--- YOUR GOAL ---
For the entries below, repeat exactly each line starting with the one that contains "R6: 2.2k (+12V, U1/PA1)" and going on through the one that contains "P1 pin 1: AGND -> VIN", and no others.

(SOURCE DATA Opens)

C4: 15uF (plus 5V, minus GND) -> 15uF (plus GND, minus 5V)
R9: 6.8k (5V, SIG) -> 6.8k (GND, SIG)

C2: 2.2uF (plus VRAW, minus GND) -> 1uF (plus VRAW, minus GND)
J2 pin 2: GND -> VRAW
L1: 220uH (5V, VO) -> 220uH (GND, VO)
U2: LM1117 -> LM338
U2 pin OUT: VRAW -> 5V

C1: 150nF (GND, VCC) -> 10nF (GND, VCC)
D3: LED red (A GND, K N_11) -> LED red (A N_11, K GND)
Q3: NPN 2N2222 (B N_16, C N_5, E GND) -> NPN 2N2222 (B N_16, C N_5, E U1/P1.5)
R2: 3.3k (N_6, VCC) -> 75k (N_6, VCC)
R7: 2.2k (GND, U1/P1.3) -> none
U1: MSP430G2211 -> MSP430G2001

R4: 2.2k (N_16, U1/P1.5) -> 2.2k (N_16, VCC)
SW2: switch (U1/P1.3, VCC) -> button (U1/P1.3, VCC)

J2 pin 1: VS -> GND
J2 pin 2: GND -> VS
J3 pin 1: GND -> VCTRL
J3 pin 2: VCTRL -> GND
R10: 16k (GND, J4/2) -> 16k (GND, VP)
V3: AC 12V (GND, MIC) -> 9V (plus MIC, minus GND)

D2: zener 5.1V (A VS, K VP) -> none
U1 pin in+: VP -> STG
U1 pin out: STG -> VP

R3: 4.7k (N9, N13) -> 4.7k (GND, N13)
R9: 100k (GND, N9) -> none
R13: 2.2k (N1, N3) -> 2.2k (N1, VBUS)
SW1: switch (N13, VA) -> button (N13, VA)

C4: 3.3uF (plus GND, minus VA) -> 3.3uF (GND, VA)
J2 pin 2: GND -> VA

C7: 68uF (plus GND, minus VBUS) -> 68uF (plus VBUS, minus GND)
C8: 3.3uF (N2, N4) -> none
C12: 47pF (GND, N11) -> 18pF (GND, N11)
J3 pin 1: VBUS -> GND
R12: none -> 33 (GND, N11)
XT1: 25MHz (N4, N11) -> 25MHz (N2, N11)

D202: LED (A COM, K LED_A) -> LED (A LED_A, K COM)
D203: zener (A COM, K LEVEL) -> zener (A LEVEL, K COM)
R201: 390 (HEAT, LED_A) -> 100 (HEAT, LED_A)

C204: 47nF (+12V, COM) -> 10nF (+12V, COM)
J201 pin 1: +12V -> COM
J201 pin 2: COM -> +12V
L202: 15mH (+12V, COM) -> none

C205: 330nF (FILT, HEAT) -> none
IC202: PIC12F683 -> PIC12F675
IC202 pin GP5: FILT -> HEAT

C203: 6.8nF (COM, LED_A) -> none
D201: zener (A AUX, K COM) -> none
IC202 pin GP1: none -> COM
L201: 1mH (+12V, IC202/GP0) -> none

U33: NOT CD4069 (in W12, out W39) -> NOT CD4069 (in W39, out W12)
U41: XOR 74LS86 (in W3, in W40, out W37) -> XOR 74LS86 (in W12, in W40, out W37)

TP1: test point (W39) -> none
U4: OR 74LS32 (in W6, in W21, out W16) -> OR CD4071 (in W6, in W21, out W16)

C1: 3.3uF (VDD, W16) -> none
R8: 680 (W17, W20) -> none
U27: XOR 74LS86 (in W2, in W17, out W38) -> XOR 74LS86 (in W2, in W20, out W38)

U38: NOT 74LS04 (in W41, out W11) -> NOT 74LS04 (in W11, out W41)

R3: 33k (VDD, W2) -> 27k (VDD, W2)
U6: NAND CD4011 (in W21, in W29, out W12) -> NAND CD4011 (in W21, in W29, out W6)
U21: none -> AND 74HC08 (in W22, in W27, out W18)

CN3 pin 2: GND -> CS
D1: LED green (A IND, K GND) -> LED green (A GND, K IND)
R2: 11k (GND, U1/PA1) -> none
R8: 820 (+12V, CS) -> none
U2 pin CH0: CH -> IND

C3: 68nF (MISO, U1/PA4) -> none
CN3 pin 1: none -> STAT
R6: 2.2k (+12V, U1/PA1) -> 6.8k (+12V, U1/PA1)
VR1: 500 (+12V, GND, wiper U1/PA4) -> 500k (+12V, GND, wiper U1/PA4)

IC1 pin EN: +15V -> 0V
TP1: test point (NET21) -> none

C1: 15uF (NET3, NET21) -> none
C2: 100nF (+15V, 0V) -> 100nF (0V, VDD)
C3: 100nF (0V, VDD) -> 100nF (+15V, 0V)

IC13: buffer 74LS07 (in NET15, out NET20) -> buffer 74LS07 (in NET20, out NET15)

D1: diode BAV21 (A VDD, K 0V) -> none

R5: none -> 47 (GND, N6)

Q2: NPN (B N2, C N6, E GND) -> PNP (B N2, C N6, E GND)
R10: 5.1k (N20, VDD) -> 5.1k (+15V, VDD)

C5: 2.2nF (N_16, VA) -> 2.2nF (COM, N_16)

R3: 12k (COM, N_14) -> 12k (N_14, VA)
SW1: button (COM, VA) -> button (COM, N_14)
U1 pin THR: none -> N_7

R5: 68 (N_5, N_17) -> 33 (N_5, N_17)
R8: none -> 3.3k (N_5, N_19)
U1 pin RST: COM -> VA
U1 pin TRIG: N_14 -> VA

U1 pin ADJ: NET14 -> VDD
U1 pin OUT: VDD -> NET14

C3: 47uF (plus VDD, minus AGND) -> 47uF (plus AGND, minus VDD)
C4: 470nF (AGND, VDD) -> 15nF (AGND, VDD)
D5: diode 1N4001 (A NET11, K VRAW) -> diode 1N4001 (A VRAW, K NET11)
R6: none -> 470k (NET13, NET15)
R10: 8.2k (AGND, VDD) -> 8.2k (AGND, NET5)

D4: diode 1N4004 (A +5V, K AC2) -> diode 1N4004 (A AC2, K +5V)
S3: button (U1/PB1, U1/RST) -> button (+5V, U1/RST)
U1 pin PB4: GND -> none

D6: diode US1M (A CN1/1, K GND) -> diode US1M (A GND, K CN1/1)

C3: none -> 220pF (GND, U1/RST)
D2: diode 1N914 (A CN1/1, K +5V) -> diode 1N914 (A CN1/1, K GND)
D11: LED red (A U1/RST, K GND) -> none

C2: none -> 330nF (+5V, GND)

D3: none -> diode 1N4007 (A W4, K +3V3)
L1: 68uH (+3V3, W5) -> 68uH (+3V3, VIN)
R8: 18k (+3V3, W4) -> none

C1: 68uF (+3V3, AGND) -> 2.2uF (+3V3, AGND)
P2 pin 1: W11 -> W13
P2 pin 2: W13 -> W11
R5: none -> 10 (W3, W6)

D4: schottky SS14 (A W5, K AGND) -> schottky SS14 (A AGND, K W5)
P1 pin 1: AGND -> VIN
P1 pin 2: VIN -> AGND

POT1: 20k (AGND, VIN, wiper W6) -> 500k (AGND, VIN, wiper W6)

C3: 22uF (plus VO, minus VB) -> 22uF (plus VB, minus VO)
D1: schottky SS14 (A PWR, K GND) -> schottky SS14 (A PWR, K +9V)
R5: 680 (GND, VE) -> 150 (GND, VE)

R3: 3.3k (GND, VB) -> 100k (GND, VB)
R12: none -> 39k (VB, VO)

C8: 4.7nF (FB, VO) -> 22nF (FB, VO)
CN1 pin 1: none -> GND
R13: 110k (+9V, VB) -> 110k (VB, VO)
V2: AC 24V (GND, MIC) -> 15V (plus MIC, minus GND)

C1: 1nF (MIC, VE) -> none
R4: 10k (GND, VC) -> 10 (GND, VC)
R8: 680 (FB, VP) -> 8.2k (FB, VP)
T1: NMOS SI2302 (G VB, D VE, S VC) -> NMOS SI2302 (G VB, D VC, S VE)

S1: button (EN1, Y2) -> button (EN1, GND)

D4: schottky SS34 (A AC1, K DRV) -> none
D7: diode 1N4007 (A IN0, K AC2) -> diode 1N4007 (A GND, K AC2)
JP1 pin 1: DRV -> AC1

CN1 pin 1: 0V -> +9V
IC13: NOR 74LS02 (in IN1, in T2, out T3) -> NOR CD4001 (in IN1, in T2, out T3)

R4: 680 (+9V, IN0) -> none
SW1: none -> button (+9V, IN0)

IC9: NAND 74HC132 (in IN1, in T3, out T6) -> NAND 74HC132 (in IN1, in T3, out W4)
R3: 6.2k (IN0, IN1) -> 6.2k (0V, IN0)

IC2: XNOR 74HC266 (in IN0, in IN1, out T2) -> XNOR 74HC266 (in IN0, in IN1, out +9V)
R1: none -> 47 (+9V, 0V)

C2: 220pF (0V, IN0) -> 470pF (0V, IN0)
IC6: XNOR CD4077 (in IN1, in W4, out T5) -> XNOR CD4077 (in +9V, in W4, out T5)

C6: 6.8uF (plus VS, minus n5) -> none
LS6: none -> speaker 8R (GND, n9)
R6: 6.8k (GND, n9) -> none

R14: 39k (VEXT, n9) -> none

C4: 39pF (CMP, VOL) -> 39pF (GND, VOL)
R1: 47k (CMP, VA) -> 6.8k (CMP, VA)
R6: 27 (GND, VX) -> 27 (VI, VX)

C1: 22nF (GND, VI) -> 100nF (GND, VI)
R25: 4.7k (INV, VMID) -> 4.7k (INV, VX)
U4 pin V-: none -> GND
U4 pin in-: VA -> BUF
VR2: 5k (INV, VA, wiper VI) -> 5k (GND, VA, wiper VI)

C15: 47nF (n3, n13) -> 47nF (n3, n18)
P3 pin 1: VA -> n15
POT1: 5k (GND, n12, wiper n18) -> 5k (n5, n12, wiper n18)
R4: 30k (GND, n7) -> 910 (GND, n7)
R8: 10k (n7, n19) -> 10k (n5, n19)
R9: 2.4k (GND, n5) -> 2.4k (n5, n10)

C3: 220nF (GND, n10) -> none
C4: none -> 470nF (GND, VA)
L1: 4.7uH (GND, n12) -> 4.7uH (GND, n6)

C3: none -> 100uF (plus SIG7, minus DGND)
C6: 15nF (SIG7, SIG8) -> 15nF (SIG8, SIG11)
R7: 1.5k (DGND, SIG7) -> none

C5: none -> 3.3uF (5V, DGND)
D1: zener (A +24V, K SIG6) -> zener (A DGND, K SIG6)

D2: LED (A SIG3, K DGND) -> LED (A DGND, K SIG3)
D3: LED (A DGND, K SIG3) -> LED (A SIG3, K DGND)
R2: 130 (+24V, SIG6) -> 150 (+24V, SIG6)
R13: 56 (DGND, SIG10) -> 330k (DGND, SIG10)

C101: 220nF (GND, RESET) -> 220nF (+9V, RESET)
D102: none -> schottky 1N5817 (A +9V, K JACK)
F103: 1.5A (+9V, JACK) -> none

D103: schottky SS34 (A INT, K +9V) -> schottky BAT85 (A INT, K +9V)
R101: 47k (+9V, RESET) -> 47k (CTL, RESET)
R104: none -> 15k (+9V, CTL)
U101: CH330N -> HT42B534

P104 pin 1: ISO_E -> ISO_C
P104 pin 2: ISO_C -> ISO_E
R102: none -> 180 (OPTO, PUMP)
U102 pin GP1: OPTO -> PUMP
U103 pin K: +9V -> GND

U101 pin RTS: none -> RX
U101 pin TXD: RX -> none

(SOURCE DATA Closes)

--- EXERCISE OUTPUT ---
R6: 2.2k (+12V, U1/PA1) -> 6.8k (+12V, U1/PA1)
VR1: 500 (+12V, GND, wiper U1/PA4) -> 500k (+12V, GND, wiper U1/PA4)

IC1 pin EN: +15V -> 0V
TP1: test point (NET21) -> none

C1: 15uF (NET3, NET21) -> none
C2: 100nF (+15V, 0V) -> 100nF (0V, VDD)
C3: 100nF (0V, VDD) -> 100nF (+15V, 0V)

IC13: buffer 74LS07 (in NET15, out NET20) -> buffer 74LS07 (in NET20, out NET15)

D1: diode BAV21 (A VDD, K 0V) -> none

R5: none -> 47 (GND, N6)

Q2: NPN (B N2, C N6, E GND) -> PNP (B N2, C N6, E GND)
R10: 5.1k (N20, VDD) -> 5.1k (+15V, VDD)

C5: 2.2nF (N_16, VA) -> 2.2nF (COM, N_16)

R3: 12k (COM, N_14) -> 12k (N_14, VA)
SW1: button (COM, VA) -> button (COM, N_14)
U1 pin THR: none -> N_7

R5: 68 (N_5, N_17) -> 33 (N_5, N_17)
R8: none -> 3.3k (N_5, N_19)
U1 pin RST: COM -> VA
U1 pin TRIG: N_14 -> VA

U1 pin ADJ: NET14 -> VDD
U1 pin OUT: VDD -> NET14

C3: 47uF (plus VDD, minus AGND) -> 47uF (plus AGND, minus VDD)
C4: 470nF (AGND, VDD) -> 15nF (AGND, VDD)
D5: diode 1N4001 (A NET11, K VRAW) -> diode 1N4001 (A VRAW, K NET11)
R6: none -> 470k (NET13, NET15)
R10: 8.2k (AGND, VDD) -> 8.2k (AGND, NET5)

D4: diode 1N4004 (A +5V, K AC2) -> diode 1N4004 (A AC2, K +5V)
S3: button (U1/PB1, U1/RST) -> button (+5V, U1/RST)
U1 pin PB4: GND -> none

D6: diode US1M (A CN1/1, K GND) -> diode US1M (A GND, K CN1/1)

C3: none -> 220pF (GND, U1/RST)
D2: diode 1N914 (A CN1/1, K +5V) -> diode 1N914 (A CN1/1, K GND)
D11: LED red (A U1/RST, K GND) -> none

C2: none -> 330nF (+5V, GND)

D3: none -> diode 1N4007 (A W4, K +3V3)
L1: 68uH (+3V3, W5) -> 68uH (+3V3, VIN)
R8: 18k (+3V3, W4) -> none

C1: 68uF (+3V3, AGND) -> 2.2uF (+3V3, AGND)
P2 pin 1: W11 -> W13
P2 pin 2: W13 -> W11
R5: none -> 10 (W3, W6)

D4: schottky SS14 (A W5, K AGND) -> schottky SS14 (A AGND, K W5)
P1 pin 1: AGND -> VIN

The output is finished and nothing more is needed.